__Task__. Copy out the entries exactly. Print them in full.

——

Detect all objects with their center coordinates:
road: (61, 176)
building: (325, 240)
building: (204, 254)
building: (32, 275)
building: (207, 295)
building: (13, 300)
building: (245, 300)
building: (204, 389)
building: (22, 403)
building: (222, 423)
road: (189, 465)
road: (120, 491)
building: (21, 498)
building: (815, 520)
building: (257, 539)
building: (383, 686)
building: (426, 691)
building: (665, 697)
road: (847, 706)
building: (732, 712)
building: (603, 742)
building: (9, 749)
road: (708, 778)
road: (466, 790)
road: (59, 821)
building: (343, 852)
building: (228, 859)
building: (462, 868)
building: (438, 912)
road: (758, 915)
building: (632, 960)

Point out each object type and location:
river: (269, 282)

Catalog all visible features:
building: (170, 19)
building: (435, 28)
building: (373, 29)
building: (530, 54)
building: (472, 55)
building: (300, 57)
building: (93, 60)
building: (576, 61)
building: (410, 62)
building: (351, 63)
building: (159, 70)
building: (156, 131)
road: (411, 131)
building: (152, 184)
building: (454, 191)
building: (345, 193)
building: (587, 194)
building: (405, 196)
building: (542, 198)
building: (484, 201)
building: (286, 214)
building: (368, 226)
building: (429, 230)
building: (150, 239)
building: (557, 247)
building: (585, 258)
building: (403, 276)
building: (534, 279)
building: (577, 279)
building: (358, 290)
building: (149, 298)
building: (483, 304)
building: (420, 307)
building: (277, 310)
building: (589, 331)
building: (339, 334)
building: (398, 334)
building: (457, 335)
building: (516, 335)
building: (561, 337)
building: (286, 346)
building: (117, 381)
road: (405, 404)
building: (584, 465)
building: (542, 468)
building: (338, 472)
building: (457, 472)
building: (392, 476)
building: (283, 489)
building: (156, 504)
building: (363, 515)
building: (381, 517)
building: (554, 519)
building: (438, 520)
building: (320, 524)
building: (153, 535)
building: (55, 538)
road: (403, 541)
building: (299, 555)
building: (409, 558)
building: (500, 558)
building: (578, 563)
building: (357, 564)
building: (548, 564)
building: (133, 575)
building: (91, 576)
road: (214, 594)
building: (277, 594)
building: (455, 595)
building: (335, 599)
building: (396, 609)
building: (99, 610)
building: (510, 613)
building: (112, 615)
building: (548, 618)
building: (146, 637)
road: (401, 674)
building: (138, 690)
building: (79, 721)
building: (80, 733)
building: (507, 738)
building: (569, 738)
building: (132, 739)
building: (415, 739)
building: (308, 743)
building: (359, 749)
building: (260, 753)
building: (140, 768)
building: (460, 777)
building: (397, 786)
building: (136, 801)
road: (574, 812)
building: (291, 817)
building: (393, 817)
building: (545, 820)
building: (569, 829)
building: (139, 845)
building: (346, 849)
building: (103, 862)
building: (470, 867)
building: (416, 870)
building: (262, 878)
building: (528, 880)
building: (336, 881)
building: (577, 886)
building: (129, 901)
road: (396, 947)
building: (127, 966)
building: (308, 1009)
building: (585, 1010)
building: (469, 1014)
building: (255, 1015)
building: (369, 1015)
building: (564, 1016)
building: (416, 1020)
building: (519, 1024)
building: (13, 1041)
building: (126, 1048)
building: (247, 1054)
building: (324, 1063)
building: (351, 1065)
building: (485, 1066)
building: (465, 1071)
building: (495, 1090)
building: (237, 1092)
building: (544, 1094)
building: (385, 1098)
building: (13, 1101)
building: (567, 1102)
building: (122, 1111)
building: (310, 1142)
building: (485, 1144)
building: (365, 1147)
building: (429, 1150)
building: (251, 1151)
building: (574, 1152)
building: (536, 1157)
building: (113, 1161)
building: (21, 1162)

——

__Problem solution__.
Detect all objects with their center coordinates:
road: (61, 176)
building: (325, 240)
building: (204, 254)
building: (32, 275)
building: (207, 295)
building: (13, 300)
building: (245, 300)
building: (204, 389)
building: (22, 403)
building: (222, 423)
road: (189, 465)
road: (120, 491)
building: (21, 498)
building: (815, 520)
building: (257, 539)
building: (383, 686)
building: (426, 691)
building: (665, 697)
road: (847, 706)
building: (732, 712)
building: (603, 742)
building: (9, 749)
road: (708, 778)
road: (466, 790)
road: (59, 821)
building: (343, 852)
building: (228, 859)
building: (462, 868)
building: (438, 912)
road: (758, 915)
building: (632, 960)

Point out each object type and location:
river: (269, 282)

Catalog all visible features:
building: (170, 19)
building: (435, 28)
building: (373, 29)
building: (530, 54)
building: (472, 55)
building: (300, 57)
building: (93, 60)
building: (576, 61)
building: (410, 62)
building: (351, 63)
building: (159, 70)
building: (156, 131)
road: (411, 131)
building: (152, 184)
building: (454, 191)
building: (345, 193)
building: (587, 194)
building: (405, 196)
building: (542, 198)
building: (484, 201)
building: (286, 214)
building: (368, 226)
building: (429, 230)
building: (150, 239)
building: (557, 247)
building: (585, 258)
building: (403, 276)
building: (534, 279)
building: (577, 279)
building: (358, 290)
building: (149, 298)
building: (483, 304)
building: (420, 307)
building: (277, 310)
building: (589, 331)
building: (339, 334)
building: (398, 334)
building: (457, 335)
building: (516, 335)
building: (561, 337)
building: (286, 346)
building: (117, 381)
road: (405, 404)
building: (584, 465)
building: (542, 468)
building: (338, 472)
building: (457, 472)
building: (392, 476)
building: (283, 489)
building: (156, 504)
building: (363, 515)
building: (381, 517)
building: (554, 519)
building: (438, 520)
building: (320, 524)
building: (153, 535)
building: (55, 538)
road: (403, 541)
building: (299, 555)
building: (409, 558)
building: (500, 558)
building: (578, 563)
building: (357, 564)
building: (548, 564)
building: (133, 575)
building: (91, 576)
road: (214, 594)
building: (277, 594)
building: (455, 595)
building: (335, 599)
building: (396, 609)
building: (99, 610)
building: (510, 613)
building: (112, 615)
building: (548, 618)
building: (146, 637)
road: (401, 674)
building: (138, 690)
building: (79, 721)
building: (80, 733)
building: (507, 738)
building: (569, 738)
building: (132, 739)
building: (415, 739)
building: (308, 743)
building: (359, 749)
building: (260, 753)
building: (140, 768)
building: (460, 777)
building: (397, 786)
building: (136, 801)
road: (574, 812)
building: (291, 817)
building: (393, 817)
building: (545, 820)
building: (569, 829)
building: (139, 845)
building: (346, 849)
building: (103, 862)
building: (470, 867)
building: (416, 870)
building: (262, 878)
building: (528, 880)
building: (336, 881)
building: (577, 886)
building: (129, 901)
road: (396, 947)
building: (127, 966)
building: (308, 1009)
building: (585, 1010)
building: (469, 1014)
building: (255, 1015)
building: (369, 1015)
building: (564, 1016)
building: (416, 1020)
building: (519, 1024)
building: (13, 1041)
building: (126, 1048)
building: (247, 1054)
building: (324, 1063)
building: (351, 1065)
building: (485, 1066)
building: (465, 1071)
building: (495, 1090)
building: (237, 1092)
building: (544, 1094)
building: (385, 1098)
building: (13, 1101)
building: (567, 1102)
building: (122, 1111)
building: (310, 1142)
building: (485, 1144)
building: (365, 1147)
building: (429, 1150)
building: (251, 1151)
building: (574, 1152)
building: (536, 1157)
building: (113, 1161)
building: (21, 1162)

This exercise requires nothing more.